### Activity
Where the records below have a line with "turquoise", that line is to be copied.

[Scene images with change listings]

▽

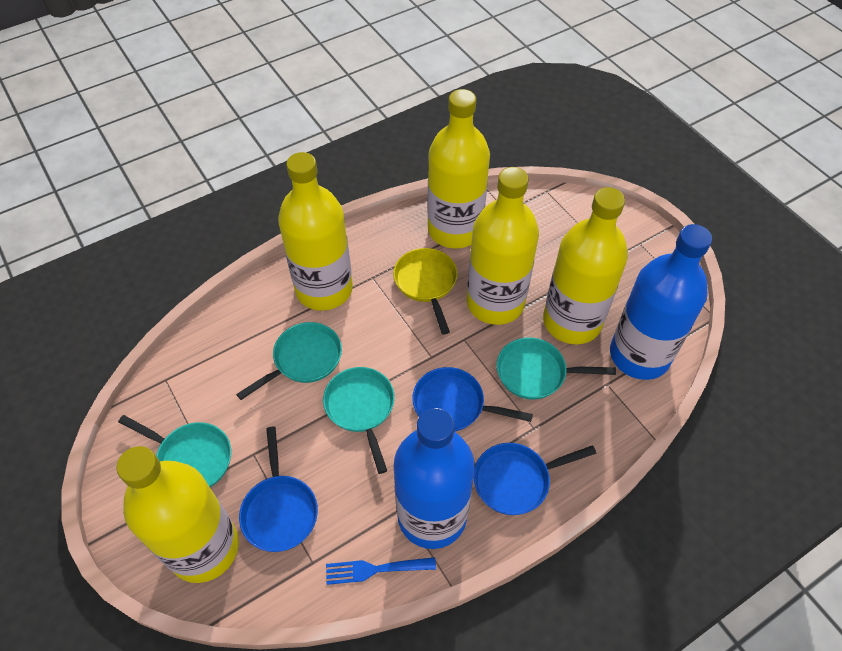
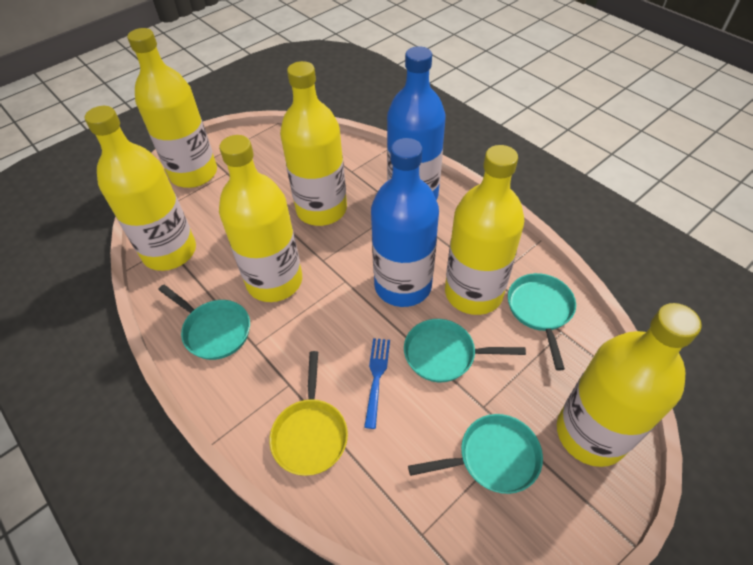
blue pan: 3 -> 0
yellow bottle: 5 -> 6

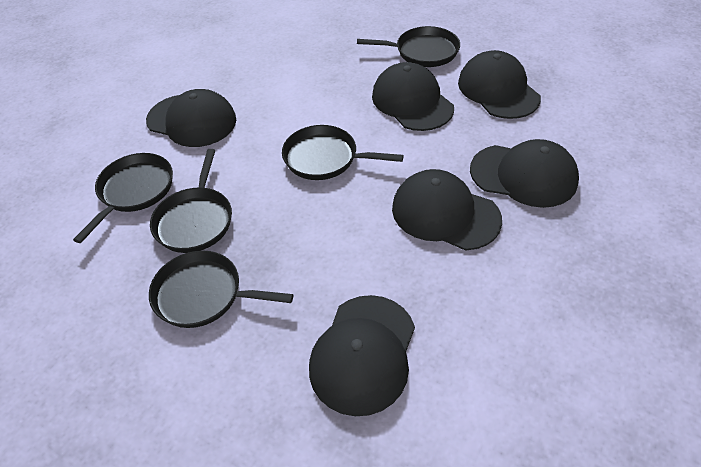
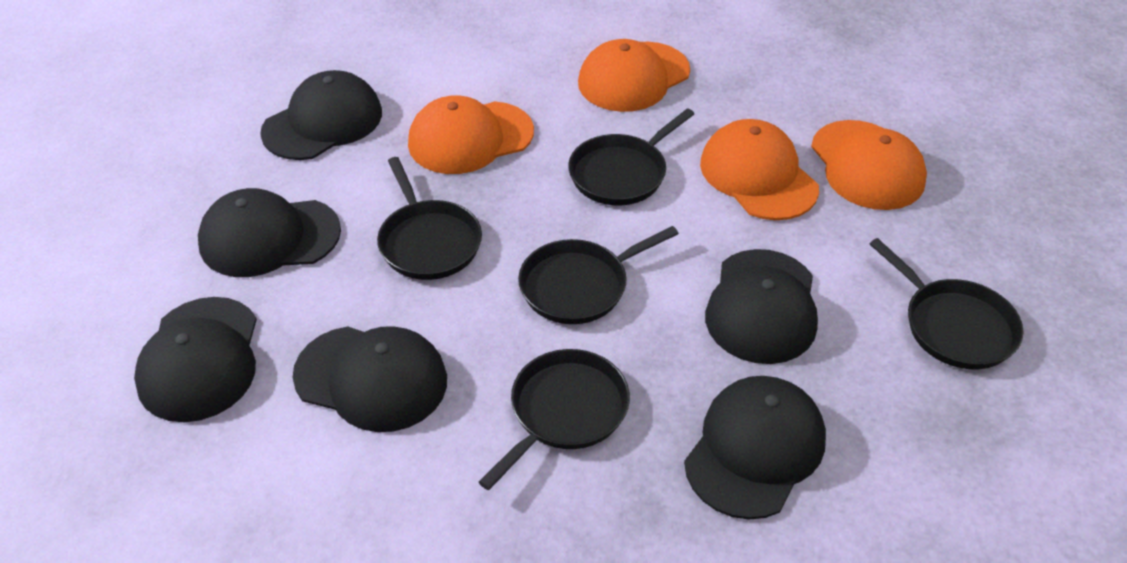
orange cap: 0 -> 4

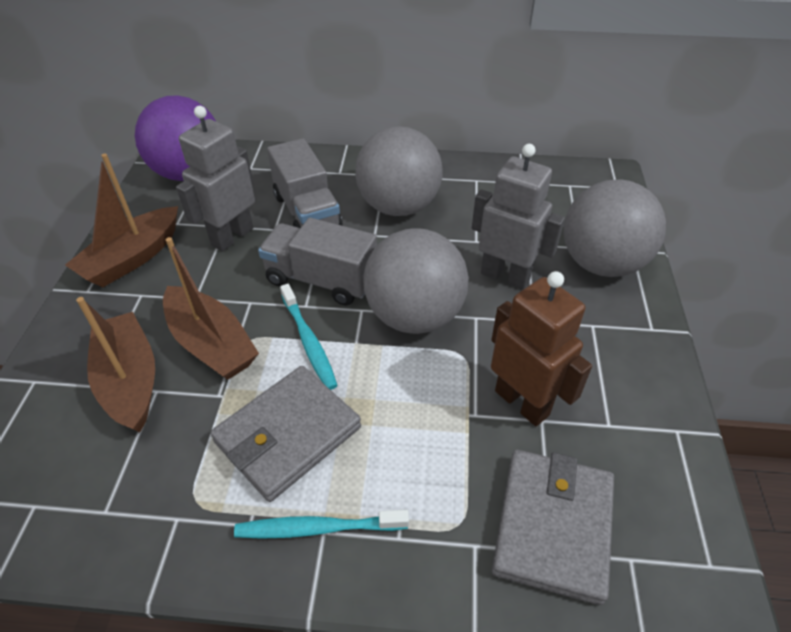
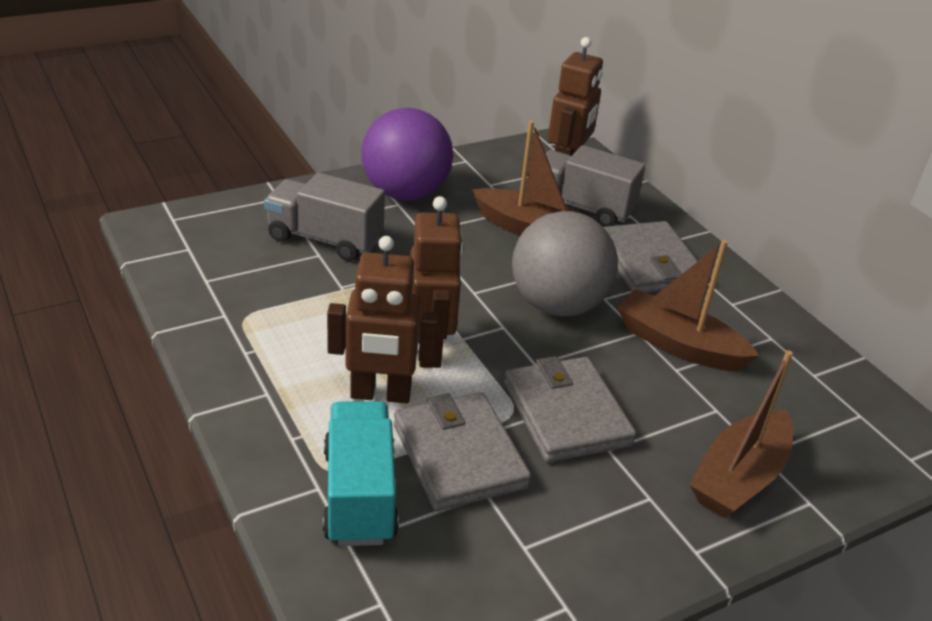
brown robot: 1 -> 3
grey ball: 3 -> 1
grey robot: 2 -> 0
grey wallet: 2 -> 3
turquoise toothbrush: 2 -> 0
turquoise truck: 0 -> 1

△

### Task result
turquoise toothbrush: 2 -> 0
turquoise truck: 0 -> 1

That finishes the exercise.